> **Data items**
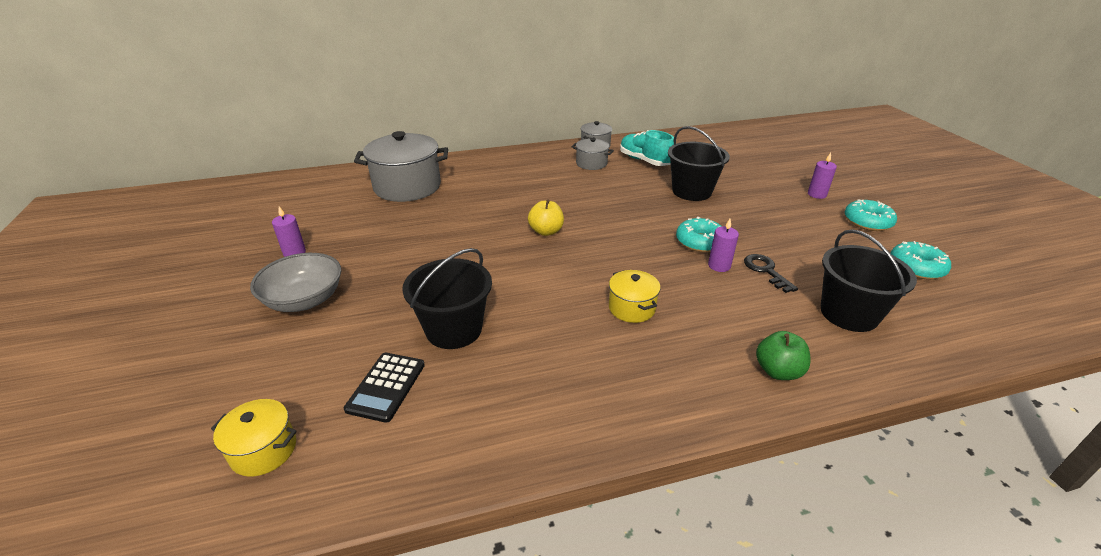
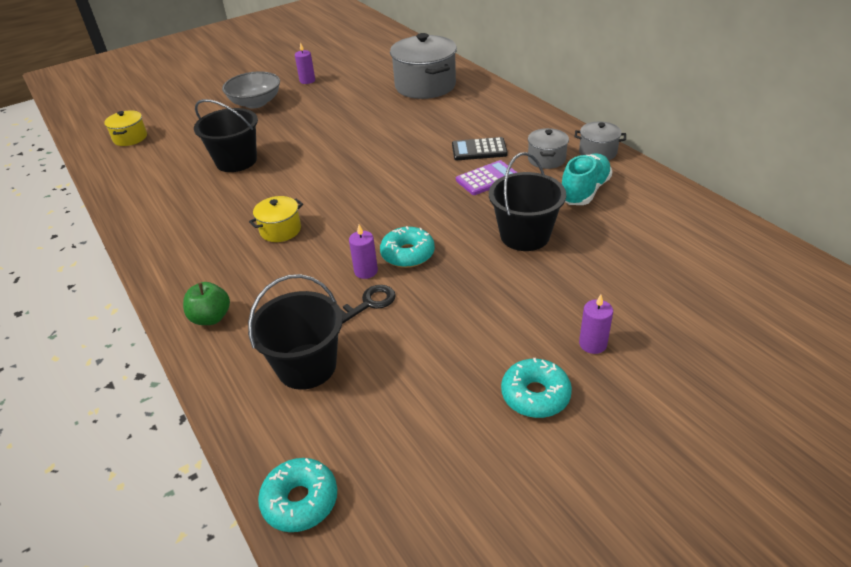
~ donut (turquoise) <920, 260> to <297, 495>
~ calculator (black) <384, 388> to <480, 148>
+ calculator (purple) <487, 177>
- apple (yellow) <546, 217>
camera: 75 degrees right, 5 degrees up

> **WHAT THIS TASK INVOLVES**
Repeat every line above precisely; pictures do not belong in the copy.

> **RESULT OF THIS EXERCISE**
~ donut (turquoise) <920, 260> to <297, 495>
~ calculator (black) <384, 388> to <480, 148>
+ calculator (purple) <487, 177>
- apple (yellow) <546, 217>
camera: 75 degrees right, 5 degrees up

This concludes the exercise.